_Working data_:
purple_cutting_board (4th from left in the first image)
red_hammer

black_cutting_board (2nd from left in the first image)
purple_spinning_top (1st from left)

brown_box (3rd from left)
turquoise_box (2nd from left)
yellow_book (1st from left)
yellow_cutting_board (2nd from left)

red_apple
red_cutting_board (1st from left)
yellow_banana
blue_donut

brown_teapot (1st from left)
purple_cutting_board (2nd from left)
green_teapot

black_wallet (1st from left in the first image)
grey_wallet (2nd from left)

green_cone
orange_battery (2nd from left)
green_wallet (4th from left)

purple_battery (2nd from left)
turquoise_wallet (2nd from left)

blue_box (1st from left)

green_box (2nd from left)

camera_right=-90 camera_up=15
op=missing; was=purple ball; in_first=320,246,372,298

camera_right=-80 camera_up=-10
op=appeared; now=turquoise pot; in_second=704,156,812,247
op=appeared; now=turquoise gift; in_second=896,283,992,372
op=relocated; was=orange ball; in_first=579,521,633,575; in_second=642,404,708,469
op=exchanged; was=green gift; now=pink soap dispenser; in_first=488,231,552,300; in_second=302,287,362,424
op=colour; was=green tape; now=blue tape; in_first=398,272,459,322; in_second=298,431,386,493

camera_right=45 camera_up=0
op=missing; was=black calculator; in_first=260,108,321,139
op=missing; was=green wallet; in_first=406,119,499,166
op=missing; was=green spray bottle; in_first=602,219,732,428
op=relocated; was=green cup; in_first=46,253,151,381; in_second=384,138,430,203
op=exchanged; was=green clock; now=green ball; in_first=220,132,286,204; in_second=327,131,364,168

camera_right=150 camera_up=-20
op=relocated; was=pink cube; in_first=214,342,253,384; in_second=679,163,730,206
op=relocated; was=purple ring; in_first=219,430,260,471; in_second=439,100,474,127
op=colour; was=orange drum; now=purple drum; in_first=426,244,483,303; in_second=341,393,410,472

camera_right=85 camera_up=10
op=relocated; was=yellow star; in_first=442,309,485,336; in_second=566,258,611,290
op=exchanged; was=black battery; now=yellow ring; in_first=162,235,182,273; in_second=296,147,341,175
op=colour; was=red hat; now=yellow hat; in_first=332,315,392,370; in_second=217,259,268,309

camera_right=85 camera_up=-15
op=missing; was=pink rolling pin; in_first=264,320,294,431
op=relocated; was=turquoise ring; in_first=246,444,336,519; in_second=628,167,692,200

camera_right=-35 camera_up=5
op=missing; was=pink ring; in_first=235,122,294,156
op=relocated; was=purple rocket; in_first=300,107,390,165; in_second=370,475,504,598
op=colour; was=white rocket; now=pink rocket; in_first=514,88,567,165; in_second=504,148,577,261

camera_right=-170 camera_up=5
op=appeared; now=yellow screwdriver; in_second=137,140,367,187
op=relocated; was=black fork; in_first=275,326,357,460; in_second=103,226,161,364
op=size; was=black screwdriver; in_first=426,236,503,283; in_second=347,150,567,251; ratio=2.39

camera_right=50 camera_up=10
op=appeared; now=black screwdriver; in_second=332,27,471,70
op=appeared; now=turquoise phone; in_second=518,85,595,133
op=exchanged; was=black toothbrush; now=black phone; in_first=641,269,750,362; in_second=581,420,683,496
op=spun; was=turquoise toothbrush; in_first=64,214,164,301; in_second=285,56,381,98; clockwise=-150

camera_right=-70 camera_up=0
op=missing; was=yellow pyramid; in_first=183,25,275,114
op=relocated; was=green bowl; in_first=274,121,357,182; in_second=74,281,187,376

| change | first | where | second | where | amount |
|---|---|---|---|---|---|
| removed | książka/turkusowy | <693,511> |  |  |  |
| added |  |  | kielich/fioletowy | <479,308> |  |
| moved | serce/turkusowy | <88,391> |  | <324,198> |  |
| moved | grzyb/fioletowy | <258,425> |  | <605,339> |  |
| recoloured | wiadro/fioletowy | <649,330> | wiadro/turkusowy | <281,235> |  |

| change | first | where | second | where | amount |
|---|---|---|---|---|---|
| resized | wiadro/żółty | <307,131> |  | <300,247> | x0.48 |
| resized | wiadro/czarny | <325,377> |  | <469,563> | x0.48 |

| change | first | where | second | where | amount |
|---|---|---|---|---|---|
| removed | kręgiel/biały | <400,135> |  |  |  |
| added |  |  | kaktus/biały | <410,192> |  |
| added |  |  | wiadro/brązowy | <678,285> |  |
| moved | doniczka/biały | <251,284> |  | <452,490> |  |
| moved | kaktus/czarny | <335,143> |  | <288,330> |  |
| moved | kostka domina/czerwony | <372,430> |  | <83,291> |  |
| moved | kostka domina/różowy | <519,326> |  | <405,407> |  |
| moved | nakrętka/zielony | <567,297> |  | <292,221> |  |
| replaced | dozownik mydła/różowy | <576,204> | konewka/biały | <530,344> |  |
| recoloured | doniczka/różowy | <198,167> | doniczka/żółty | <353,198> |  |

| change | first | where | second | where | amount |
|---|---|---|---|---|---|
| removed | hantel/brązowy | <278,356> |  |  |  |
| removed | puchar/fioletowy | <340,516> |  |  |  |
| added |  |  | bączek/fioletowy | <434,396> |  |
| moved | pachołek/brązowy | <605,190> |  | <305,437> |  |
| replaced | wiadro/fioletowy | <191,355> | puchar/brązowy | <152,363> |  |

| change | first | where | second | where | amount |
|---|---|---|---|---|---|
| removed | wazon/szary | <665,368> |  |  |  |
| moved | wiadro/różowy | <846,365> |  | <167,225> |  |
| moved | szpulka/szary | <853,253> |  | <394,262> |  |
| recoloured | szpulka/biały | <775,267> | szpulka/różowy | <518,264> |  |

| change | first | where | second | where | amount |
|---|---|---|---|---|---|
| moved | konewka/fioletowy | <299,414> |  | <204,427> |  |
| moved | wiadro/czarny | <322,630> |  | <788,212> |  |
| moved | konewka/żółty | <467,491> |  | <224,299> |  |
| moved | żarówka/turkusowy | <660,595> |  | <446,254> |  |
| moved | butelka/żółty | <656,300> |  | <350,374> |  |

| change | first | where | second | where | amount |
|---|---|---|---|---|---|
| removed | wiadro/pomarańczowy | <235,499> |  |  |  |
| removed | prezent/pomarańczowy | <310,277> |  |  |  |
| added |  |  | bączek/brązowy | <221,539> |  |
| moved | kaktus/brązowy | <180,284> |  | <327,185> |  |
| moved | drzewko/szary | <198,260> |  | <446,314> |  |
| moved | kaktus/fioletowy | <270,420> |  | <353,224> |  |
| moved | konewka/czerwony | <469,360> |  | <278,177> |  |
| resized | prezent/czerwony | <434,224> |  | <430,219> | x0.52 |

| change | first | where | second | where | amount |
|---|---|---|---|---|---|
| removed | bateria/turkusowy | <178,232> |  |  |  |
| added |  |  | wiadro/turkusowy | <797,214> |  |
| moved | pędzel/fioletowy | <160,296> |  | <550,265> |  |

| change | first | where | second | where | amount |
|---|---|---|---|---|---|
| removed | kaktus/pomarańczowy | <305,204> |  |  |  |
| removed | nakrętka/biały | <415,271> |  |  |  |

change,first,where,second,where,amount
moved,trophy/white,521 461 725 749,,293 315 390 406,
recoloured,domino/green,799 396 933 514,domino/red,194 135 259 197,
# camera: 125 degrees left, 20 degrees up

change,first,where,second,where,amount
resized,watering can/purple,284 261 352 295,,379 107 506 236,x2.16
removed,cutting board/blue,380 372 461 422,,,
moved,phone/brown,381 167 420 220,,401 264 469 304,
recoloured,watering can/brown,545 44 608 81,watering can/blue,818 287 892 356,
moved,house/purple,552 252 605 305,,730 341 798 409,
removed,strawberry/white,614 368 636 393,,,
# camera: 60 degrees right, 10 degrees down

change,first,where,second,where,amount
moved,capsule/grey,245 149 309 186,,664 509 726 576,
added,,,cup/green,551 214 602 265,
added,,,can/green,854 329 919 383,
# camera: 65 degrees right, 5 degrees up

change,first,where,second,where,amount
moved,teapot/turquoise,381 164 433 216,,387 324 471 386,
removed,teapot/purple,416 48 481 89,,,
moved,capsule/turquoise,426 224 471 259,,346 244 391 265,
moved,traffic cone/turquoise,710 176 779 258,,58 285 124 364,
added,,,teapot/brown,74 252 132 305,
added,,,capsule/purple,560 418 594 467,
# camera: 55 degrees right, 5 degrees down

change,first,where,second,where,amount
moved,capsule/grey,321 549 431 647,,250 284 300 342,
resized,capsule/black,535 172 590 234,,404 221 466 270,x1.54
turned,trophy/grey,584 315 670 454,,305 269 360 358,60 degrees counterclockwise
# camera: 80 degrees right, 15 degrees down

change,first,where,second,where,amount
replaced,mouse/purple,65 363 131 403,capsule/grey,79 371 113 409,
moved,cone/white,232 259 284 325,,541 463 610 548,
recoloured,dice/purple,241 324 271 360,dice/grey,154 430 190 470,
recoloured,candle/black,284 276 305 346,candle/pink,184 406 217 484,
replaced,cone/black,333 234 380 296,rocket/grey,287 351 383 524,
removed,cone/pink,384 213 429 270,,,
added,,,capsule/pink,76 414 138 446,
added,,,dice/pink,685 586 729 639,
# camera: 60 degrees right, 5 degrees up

_What this task involves_: Go through the data above from its first line and copy each line exactly, stopping once the line with "op=appeared; now=turquoise pot;" has been copied.

_Solution for this exercise_:
purple_cutting_board (4th from left in the first image)
red_hammer

black_cutting_board (2nd from left in the first image)
purple_spinning_top (1st from left)

brown_box (3rd from left)
turquoise_box (2nd from left)
yellow_book (1st from left)
yellow_cutting_board (2nd from left)

red_apple
red_cutting_board (1st from left)
yellow_banana
blue_donut

brown_teapot (1st from left)
purple_cutting_board (2nd from left)
green_teapot

black_wallet (1st from left in the first image)
grey_wallet (2nd from left)

green_cone
orange_battery (2nd from left)
green_wallet (4th from left)

purple_battery (2nd from left)
turquoise_wallet (2nd from left)

blue_box (1st from left)

green_box (2nd from left)

camera_right=-90 camera_up=15
op=missing; was=purple ball; in_first=320,246,372,298

camera_right=-80 camera_up=-10
op=appeared; now=turquoise pot; in_second=704,156,812,247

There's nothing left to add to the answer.